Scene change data
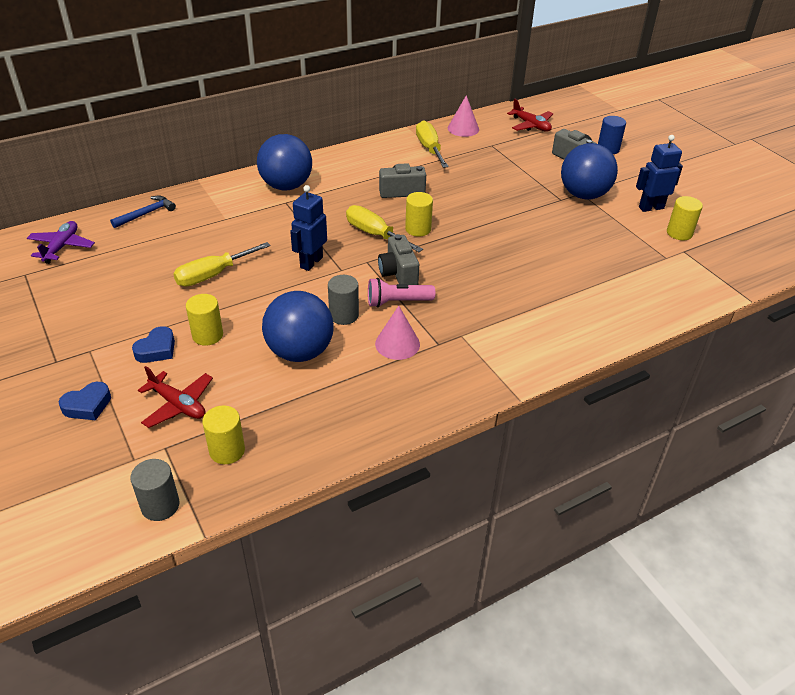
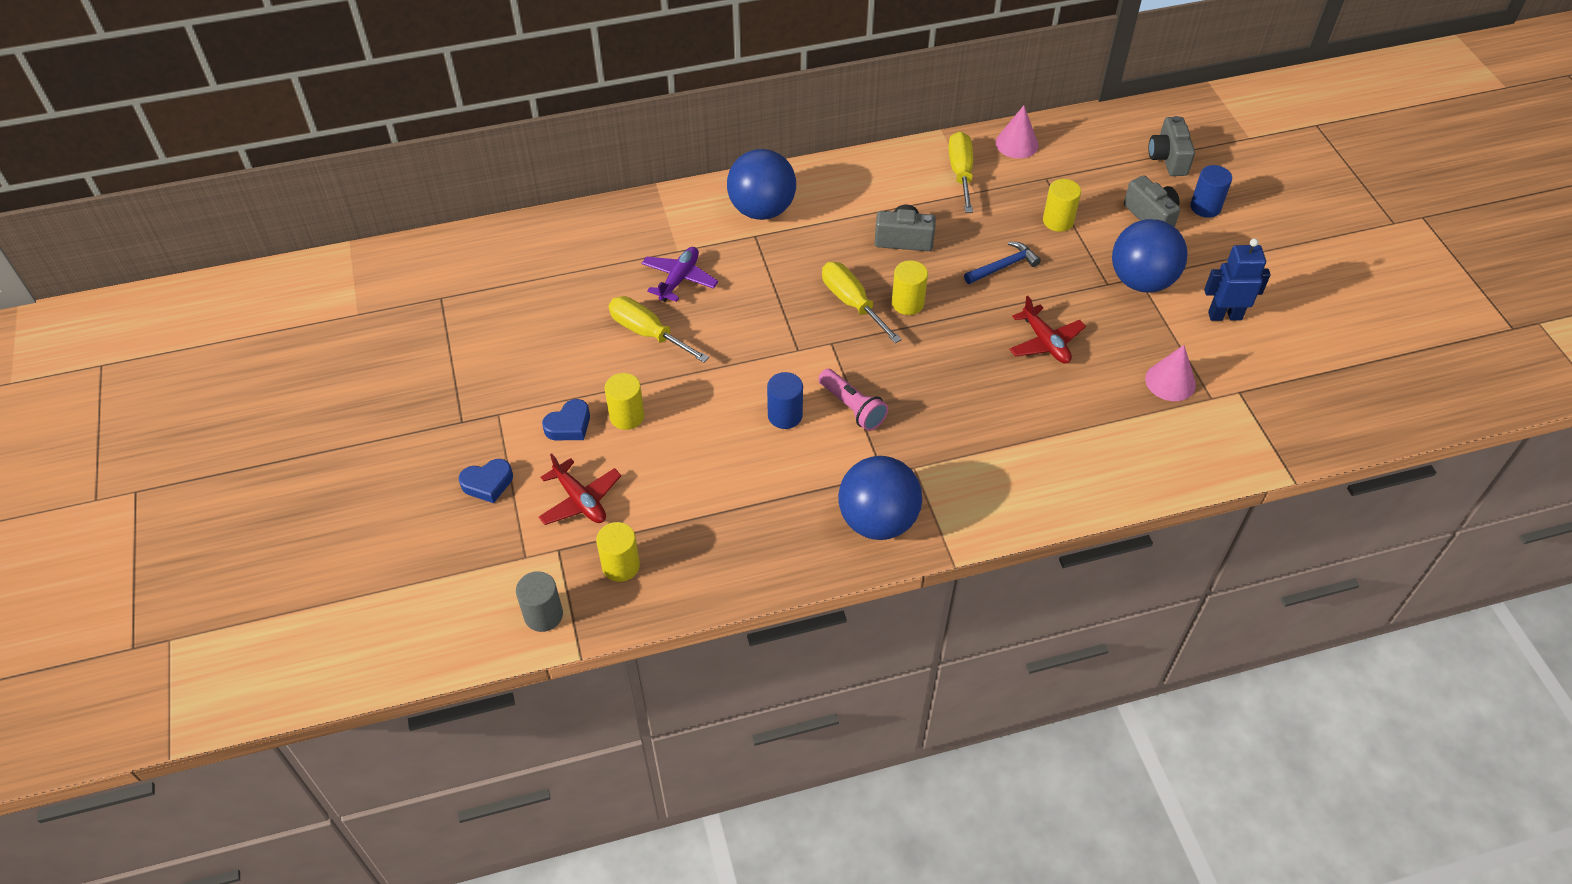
camera: 15 degrees right, 10 degrees up
(62, 247) = (485, 264): purple plane -> purple plane (679, 279)
(146, 213) = (587, 229): blue hammer -> blue hammer (1003, 266)
(213, 275) = (648, 333): yellow screwdriver -> yellow screwdriver turned 60 degrees clockwise
(300, 352) = (724, 456): blue ball -> blue ball (877, 520)
(311, 262) = (765, 333): blue robot -> none
(344, 315) = (785, 415): grey cylinder -> blue cylinder
(397, 302) = (852, 407): pink flashlight -> pink flashlight turned 135 degrees counterclockwise
(397, 344) = (836, 465): pink cone -> pink cone (1170, 381)
(398, 274) = (864, 367): grey camera -> grey camera (1168, 158)
(531, 125) = (1112, 150): red plane -> red plane (1045, 342)
(679, 233) = (1246, 362): yellow cylinder -> yellow cylinder (1058, 221)

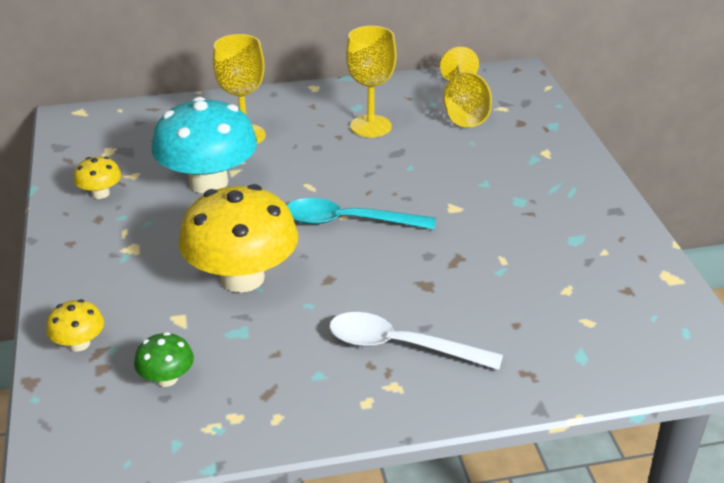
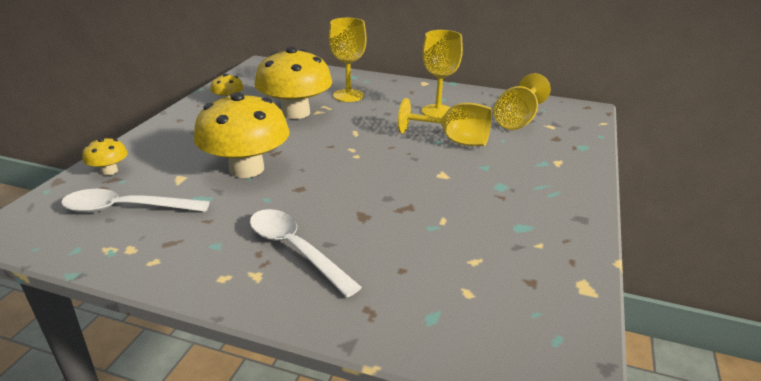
camera: 30 degrees right, 5 degrees down
(166, 378) = (126, 208): green mushroom -> white spoon
(208, 182) = (295, 112): turquoise mushroom -> yellow mushroom
(348, 221) = (355, 159): turquoise spoon -> none
(425, 160) = (454, 140): none -> yellow goblet

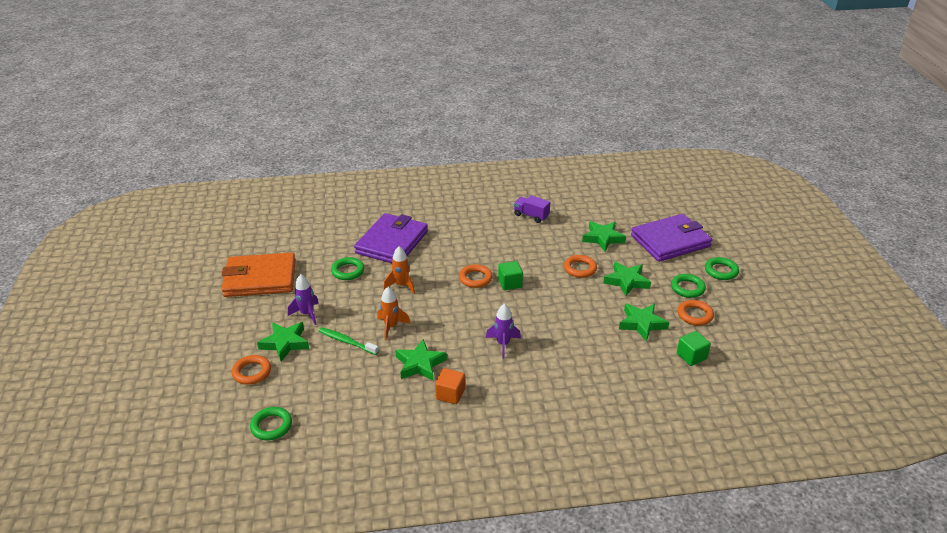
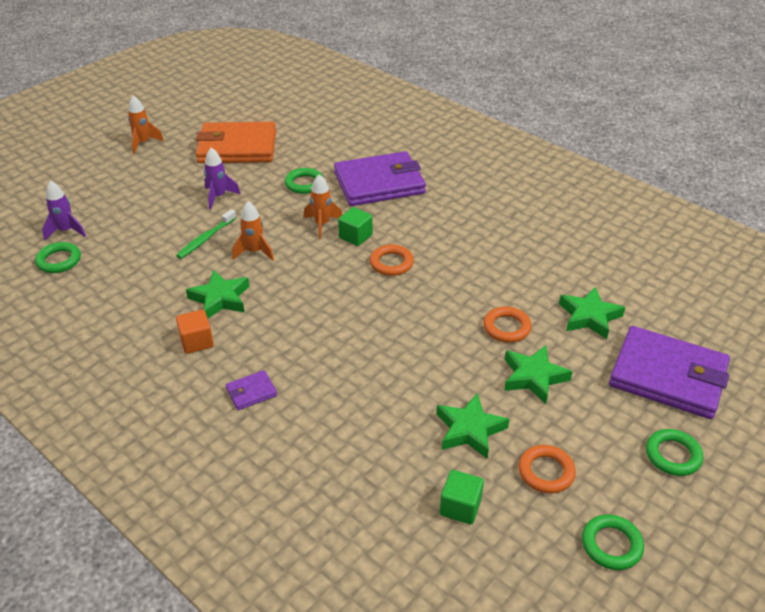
camera: 50 degrees right, 5 degrees up
(181, 319) = (143, 143): none -> orange rocket
(252, 372) = (114, 213): orange ring -> none
(260, 278) = (237, 147): orange wallet -> orange wallet turned 45 degrees counterclockwise
(285, 343) = (168, 208): green star -> none
(347, 342) = (206, 239): green toothbrush -> green toothbrush turned 135 degrees counterclockwise
(503, 344) = (309, 337): purple rocket -> purple rocket (66, 231)
(510, 283) = (413, 290): green cube -> green cube (355, 236)
(524, 391) = (251, 392): none -> purple wallet
(531, 216) = (551, 243): purple truck -> none
(687, 288) = (592, 439): green ring -> green ring (611, 545)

= What you will do =
Give the data above again, exactly, with every picture removed.

= Answer to this task =
camera: 15 degrees right, 10 degrees up
(62, 247) = (485, 264): purple plane -> purple plane (679, 279)
(146, 213) = (587, 229): blue hammer -> blue hammer (1003, 266)
(213, 275) = (648, 333): yellow screwdriver -> yellow screwdriver turned 60 degrees clockwise
(300, 352) = (724, 456): blue ball -> blue ball (877, 520)
(311, 262) = (765, 333): blue robot -> none
(344, 315) = (785, 415): grey cylinder -> blue cylinder
(397, 302) = (852, 407): pink flashlight -> pink flashlight turned 135 degrees counterclockwise
(397, 344) = (836, 465): pink cone -> pink cone (1170, 381)
(398, 274) = (864, 367): grey camera -> grey camera (1168, 158)
(531, 125) = (1112, 150): red plane -> red plane (1045, 342)
(679, 233) = (1246, 362): yellow cylinder -> yellow cylinder (1058, 221)

camera: 30 degrees right, 5 degrees down
(166, 378) = (126, 208): green mushroom -> white spoon
(208, 182) = (295, 112): turquoise mushroom -> yellow mushroom
(348, 221) = (355, 159): turquoise spoon -> none
(425, 160) = (454, 140): none -> yellow goblet

camera: 50 degrees right, 5 degrees up
(181, 319) = (143, 143): none -> orange rocket
(252, 372) = (114, 213): orange ring -> none
(260, 278) = (237, 147): orange wallet -> orange wallet turned 45 degrees counterclockwise
(285, 343) = (168, 208): green star -> none
(347, 342) = (206, 239): green toothbrush -> green toothbrush turned 135 degrees counterclockwise
(503, 344) = (309, 337): purple rocket -> purple rocket (66, 231)
(510, 283) = (413, 290): green cube -> green cube (355, 236)
(524, 391) = (251, 392): none -> purple wallet
(531, 216) = (551, 243): purple truck -> none
(687, 288) = (592, 439): green ring -> green ring (611, 545)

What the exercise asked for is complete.